• Record set
╭──
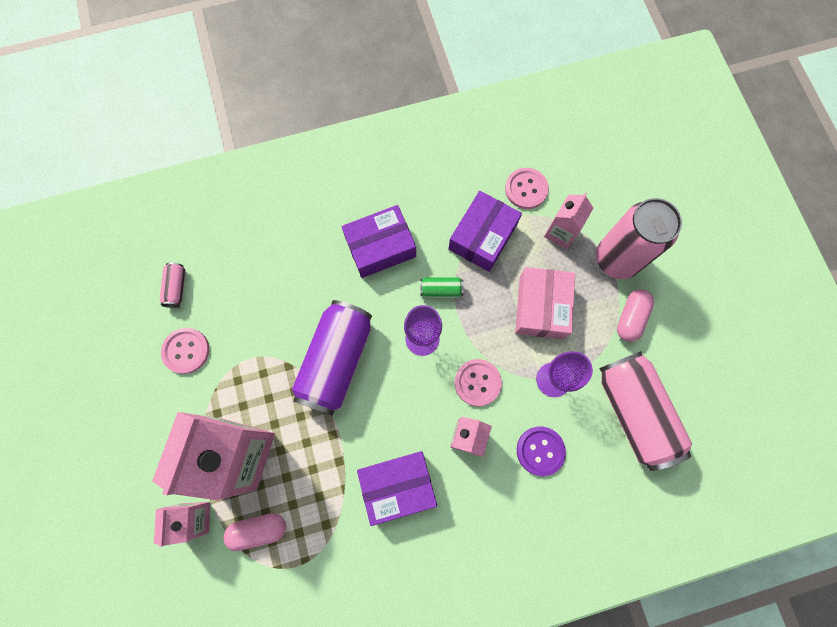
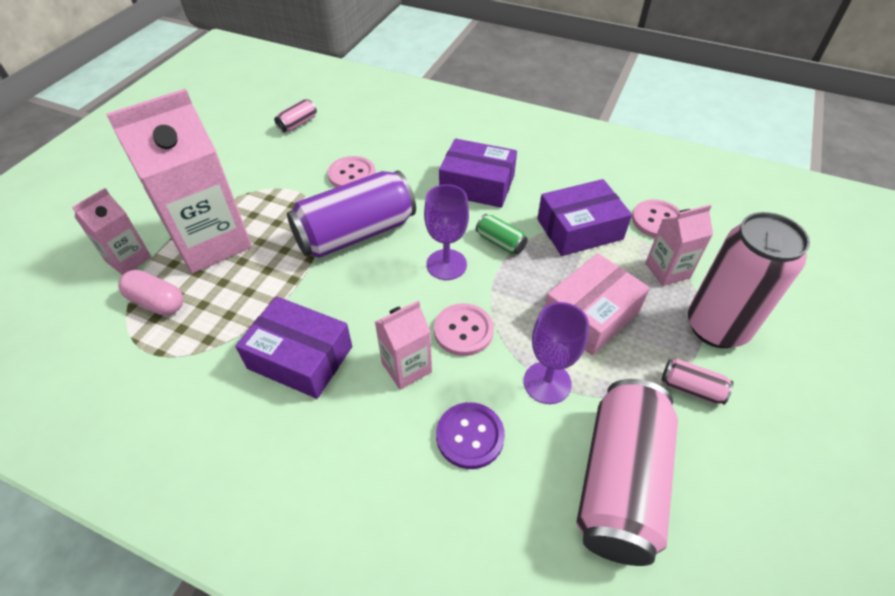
camera: 40 degrees right, 25 degrees down
(186, 351) = (258, 159): pink button -> pink button (352, 175)
(630, 318) = (691, 388): pink capsule -> pink can

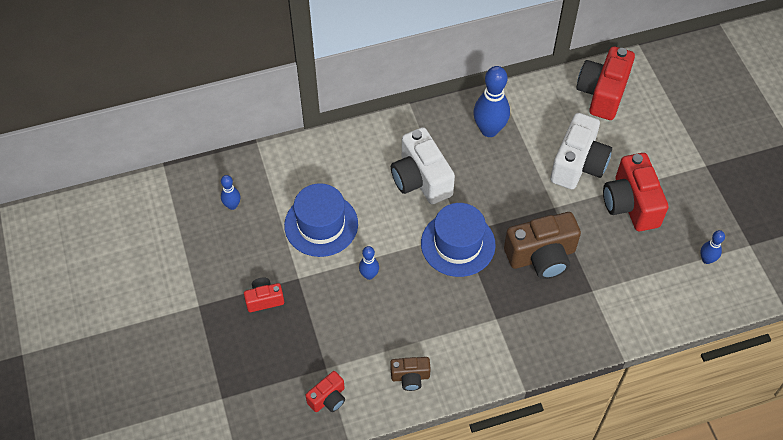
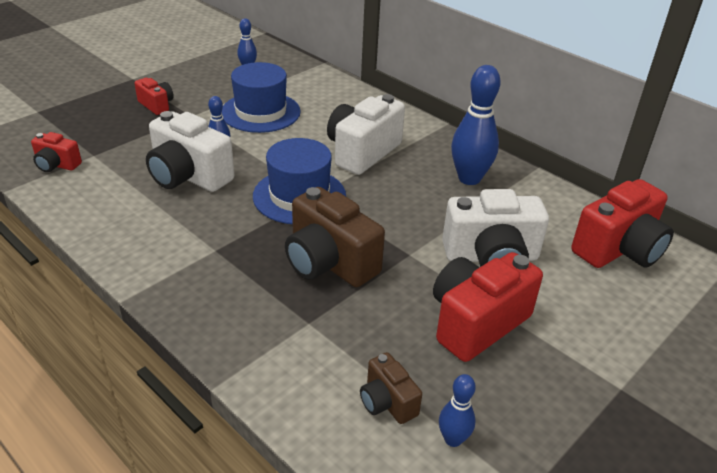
camera: 60 degrees right, 20 degrees down
(394, 308) = (188, 176): none -> white camera
(410, 377) = (104, 208): brown camera -> brown camera (387, 402)
(602, 93) = (618, 249): red camera -> red camera turned 150 degrees clockwise

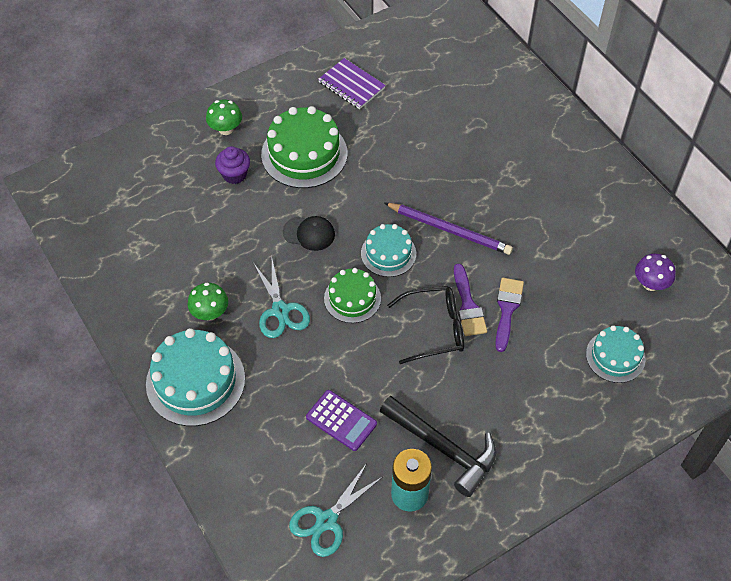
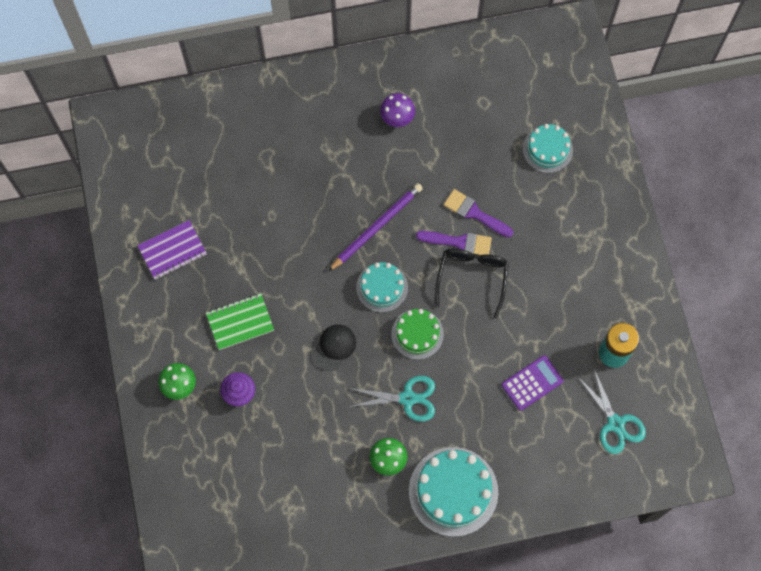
camera: 70 degrees left, 15 degrees up
(304, 154) = (240, 322): green cake -> green notebook
(442, 448) = (583, 313): black hammer -> none
(650, 284) = (490, 92): purple mushroom -> purple mushroom (397, 118)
╰──
• Your instructions
Please return the data above exactly as it stands from the line with "(186, 351) = (258, 159): pink" to the line with "(410, 377) = (104, 208): brown", keeping both of those lines but none of the pictures.

• Exercise output
(186, 351) = (258, 159): pink button -> pink button (352, 175)
(630, 318) = (691, 388): pink capsule -> pink can

camera: 60 degrees right, 20 degrees down
(394, 308) = (188, 176): none -> white camera
(410, 377) = (104, 208): brown camera -> brown camera (387, 402)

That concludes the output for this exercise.